◆ YOUR INSTRUCTIONS
What is needed is an exact copy of the records below, minus any pictures.
• • • •
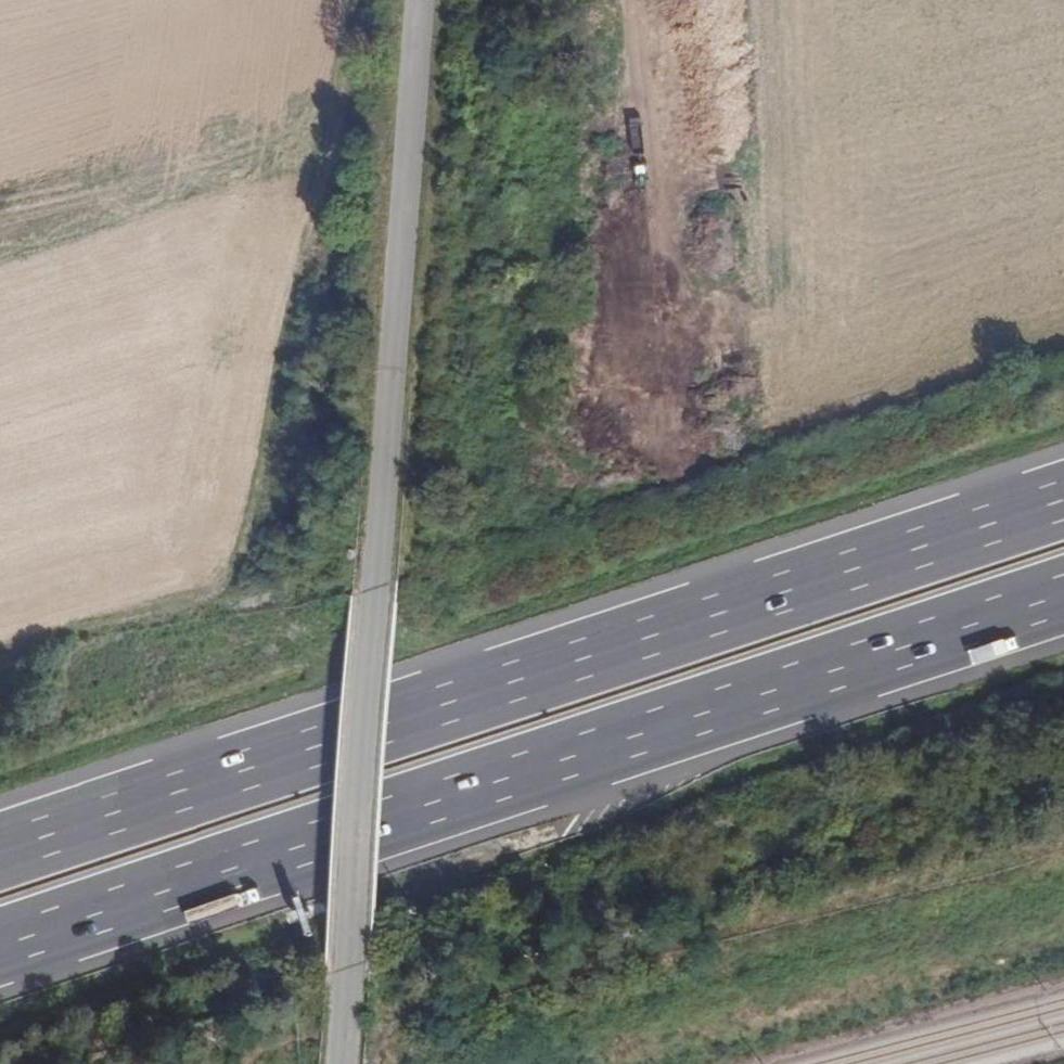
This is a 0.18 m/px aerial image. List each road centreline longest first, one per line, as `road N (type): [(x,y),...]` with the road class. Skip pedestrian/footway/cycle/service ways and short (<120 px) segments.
road 1 (motorway): [(0,948),(1063,595)]
road 2 (motorway): [(1063,498),(0,851)]
road 3 (tertiary): [(417,0),(342,1063)]
road 4 (track): [(0,650),(233,588),(258,562),(324,210),(349,0)]
road 5 (track): [(652,0),(645,381)]

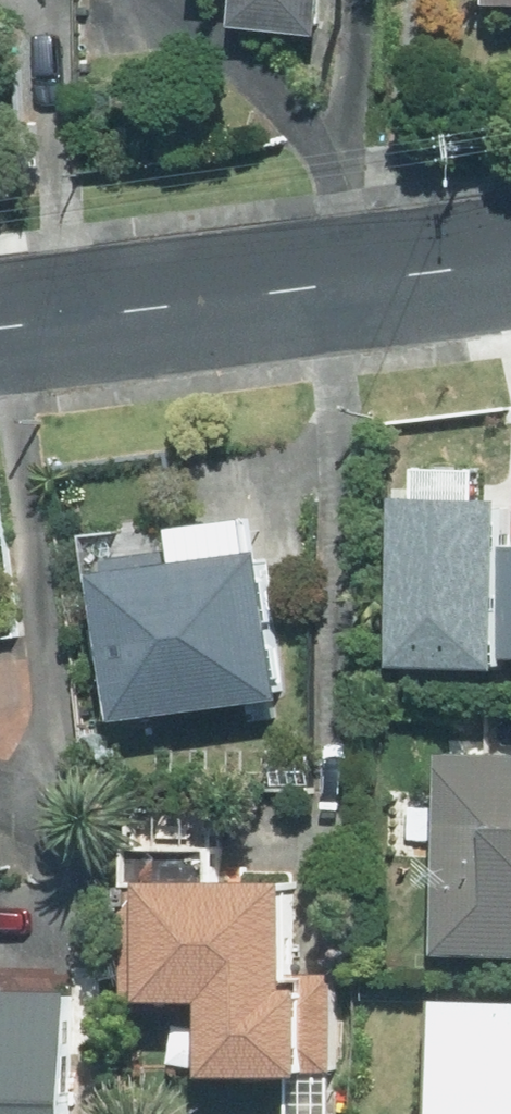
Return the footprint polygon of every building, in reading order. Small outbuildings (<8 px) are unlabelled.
[(234,28),(322,38),(326,0),(237,0),(234,28)] [(493,12),(510,12),(510,0),(494,0),(493,12)] [(380,659),(489,665),(490,652),(510,653),(510,547),(486,546),(488,499),(389,493),(380,659)] [(261,539),(95,561),(116,716),(281,695),(261,539)] [(438,949),(510,951),(510,750),(444,748),(438,949)] [(290,882),(136,881),(136,990),(212,991),(211,1068),(299,1068),(300,982),(289,982),(290,882)] [(69,994),(0,992),(0,1113),(65,1113),(69,994)] [(438,993),(434,1113),(510,1113),(510,995),(438,993)]
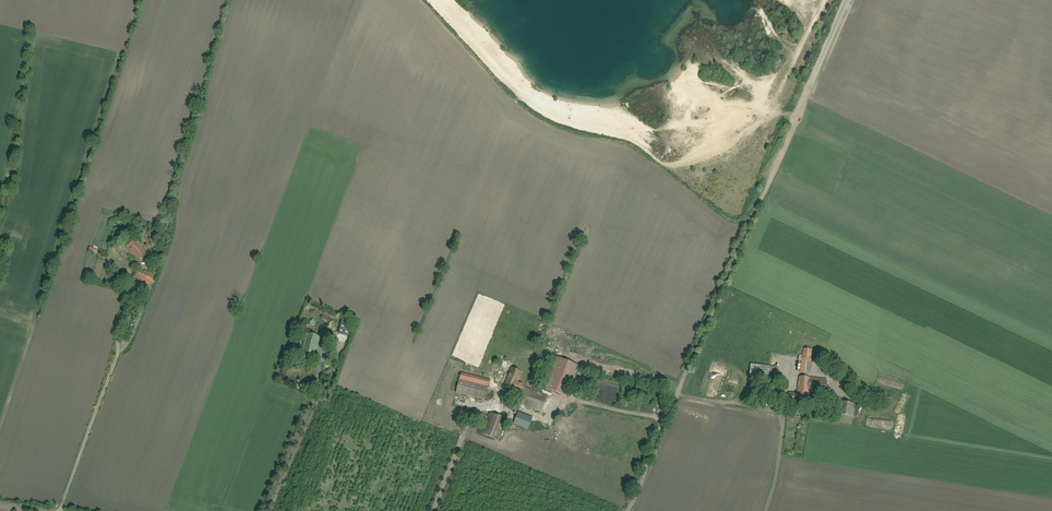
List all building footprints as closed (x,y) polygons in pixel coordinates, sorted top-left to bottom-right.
[(135,243),(128,249),(138,262),(146,256),(135,243)] [(140,270),(136,280),(152,287),(157,277),(140,270)] [(309,334),(302,354),(315,358),(322,338),(309,334)] [(323,335),(321,342),(328,345),(331,338),(323,335)] [(813,350),(803,350),(802,372),(811,373),(813,350)] [(561,358),(546,388),(567,398),(581,368),(561,358)] [(750,365),(748,378),(778,382),(779,368),(750,365)] [(511,369),(504,387),(523,395),(526,386),(519,383),(523,374),(511,369)] [(463,372),(457,394),(486,403),(493,382),(463,372)] [(810,397),(811,389),(827,390),(827,380),(799,378),(798,396),(810,397)] [(547,405),(550,398),(528,389),(525,396),(547,405)] [(784,398),(783,405),(806,407),(807,400),(784,398)] [(843,402),(841,416),(854,418),(856,404),(843,402)] [(519,413),(514,423),(530,430),(535,420),(519,413)] [(490,416),(484,434),(499,439),(506,421),(490,416)]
• • • •
◆ TASK ANSWER
This is a 0.18 m/px aerial image. List each road centreline longest first, one per line, as `road N (type): [(x,y),...]` with the road class. Skip pedestrian/footway/cycle/service ways and short (<120 px) segments.
road 1 (motorway): [(0,948),(1063,595)]
road 2 (motorway): [(1063,498),(0,851)]
road 3 (tertiary): [(417,0),(342,1063)]
road 4 (track): [(0,650),(233,588),(258,562),(324,210),(349,0)]
road 5 (track): [(652,0),(645,381)]

Return the footprint polygon of every building, in reading order. Small outbuildings (<8 px) are unlabelled.
[(234,28),(322,38),(326,0),(237,0),(234,28)] [(493,12),(510,12),(510,0),(494,0),(493,12)] [(380,659),(489,665),(490,652),(510,653),(510,547),(486,546),(488,499),(389,493),(380,659)] [(261,539),(95,561),(116,716),(281,695),(261,539)] [(438,949),(510,951),(510,750),(444,748),(438,949)] [(290,882),(136,881),(136,990),(212,991),(211,1068),(299,1068),(300,982),(289,982),(290,882)] [(69,994),(0,992),(0,1113),(65,1113),(69,994)] [(438,993),(434,1113),(510,1113),(510,995),(438,993)]
List all building footprints as closed (x,y) polygons in pixel coordinates, sorted top-left to bottom-right.
[(135,243),(128,249),(138,262),(146,256),(135,243)] [(140,270),(136,280),(152,287),(157,277),(140,270)] [(309,334),(302,354),(315,358),(322,338),(309,334)] [(323,335),(321,342),(328,345),(331,338),(323,335)] [(813,350),(803,350),(802,372),(811,373),(813,350)] [(561,358),(546,388),(567,398),(581,368),(561,358)] [(750,365),(748,378),(778,382),(779,368),(750,365)] [(511,369),(504,387),(523,395),(526,386),(519,383),(523,374),(511,369)] [(463,372),(457,394),(486,403),(493,382),(463,372)] [(810,397),(811,389),(827,390),(827,380),(799,378),(798,396),(810,397)] [(547,405),(550,398),(528,389),(525,396),(547,405)] [(784,398),(783,405),(806,407),(807,400),(784,398)] [(843,402),(841,416),(854,418),(856,404),(843,402)] [(519,413),(514,423),(530,430),(535,420),(519,413)] [(490,416),(484,434),(499,439),(506,421),(490,416)]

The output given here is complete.